(Items listed in a dataset)
*** Begin section ***

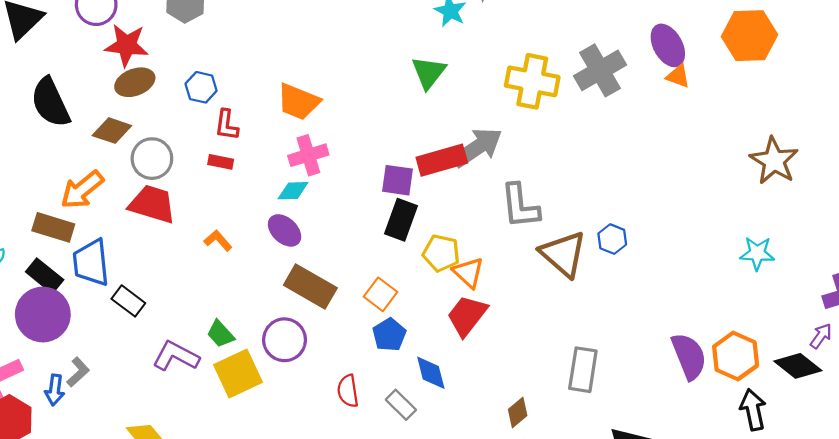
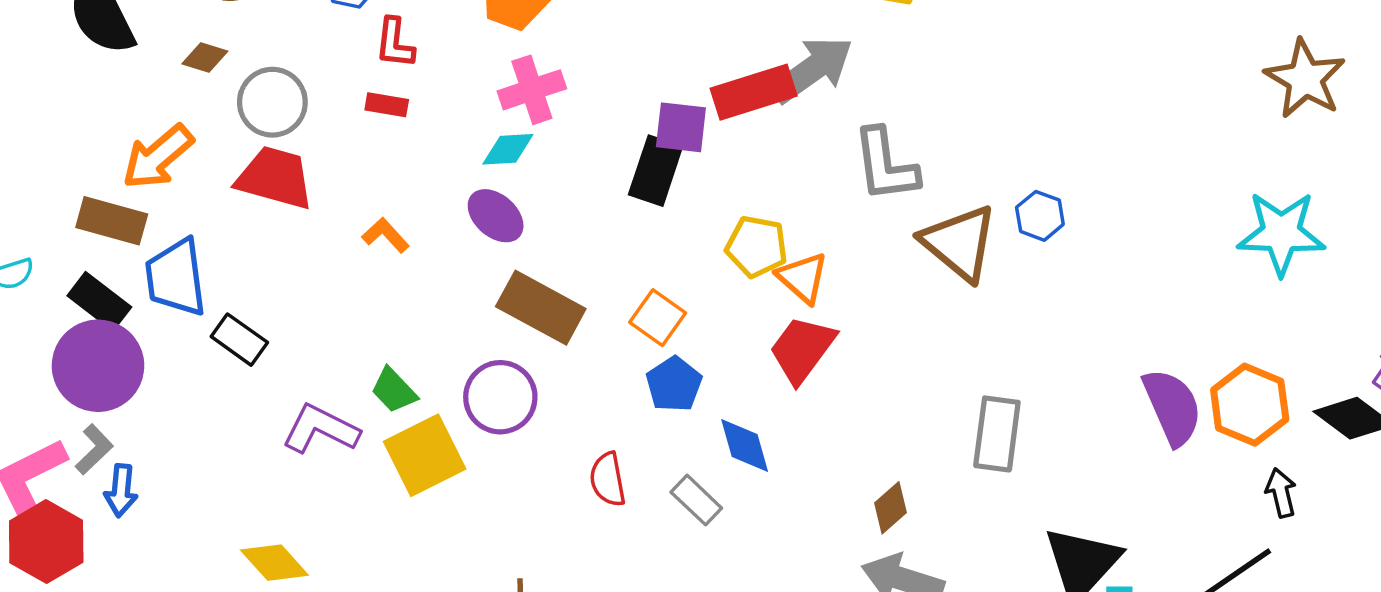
brown diamond: (112, 131) -> (205, 57), size x0.7
black rectangle: (401, 220) -> (656, 171), moved
cyan star: (757, 253) -> (1281, 233), size x1.5
gray L-shape: (78, 372) -> (94, 449), moved
black arrow: (753, 410) -> (1281, 493), size x0.7

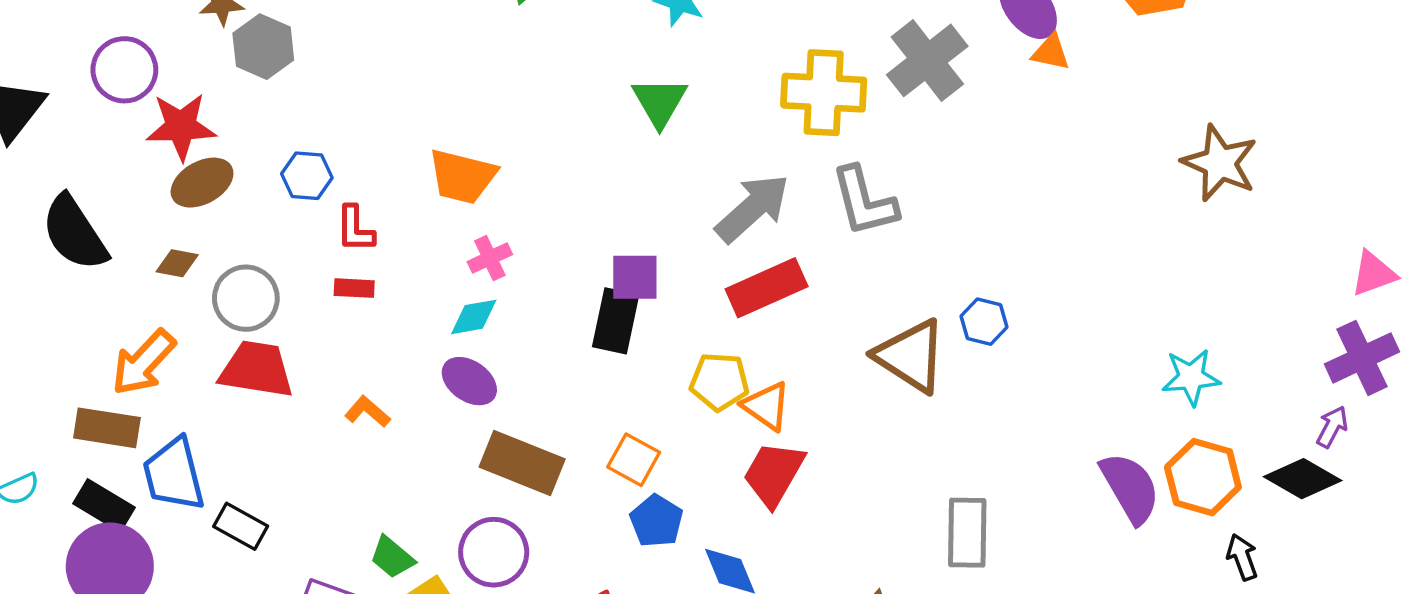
pink cross: (532, 90) -> (490, 258), size x0.7
red rectangle: (754, 92) -> (767, 288), moved
gray L-shape: (885, 165) -> (864, 201), moved
cyan star: (1281, 233) -> (1191, 377), moved, size x0.7

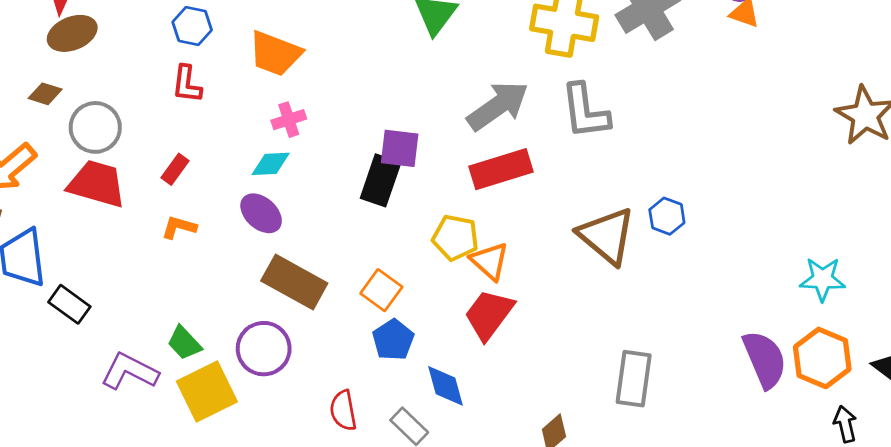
blue hexagon: (307, 176) -> (192, 26), moved
red rectangle: (354, 288) -> (175, 169), moved, turned -64
orange L-shape: (367, 412) -> (179, 227), turned -32

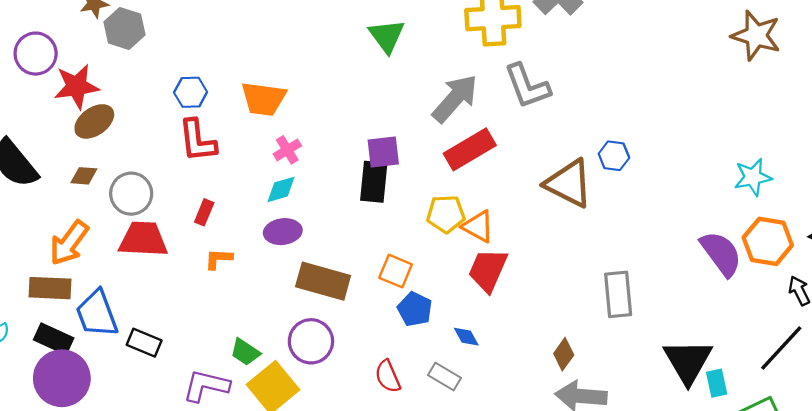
red L-shape: (187, 84) -> (197, 141), size x1.4
purple ellipse: (261, 213) -> (283, 232), turned -36
blue diamond: (446, 386) -> (466, 337), size x0.7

*** End section ***

#### WORK INSTRUCTION:
What lines hold the string "moved"? Pick them out of the data.

#### EXERCISE ANSWER:
black rectangle: (401, 220) -> (656, 171), moved
gray L-shape: (78, 372) -> (94, 449), moved
red rectangle: (754, 92) -> (767, 288), moved
gray L-shape: (885, 165) -> (864, 201), moved
cyan star: (1281, 233) -> (1191, 377), moved, size x0.7
blue hexagon: (307, 176) -> (192, 26), moved
red rectangle: (354, 288) -> (175, 169), moved, turned -64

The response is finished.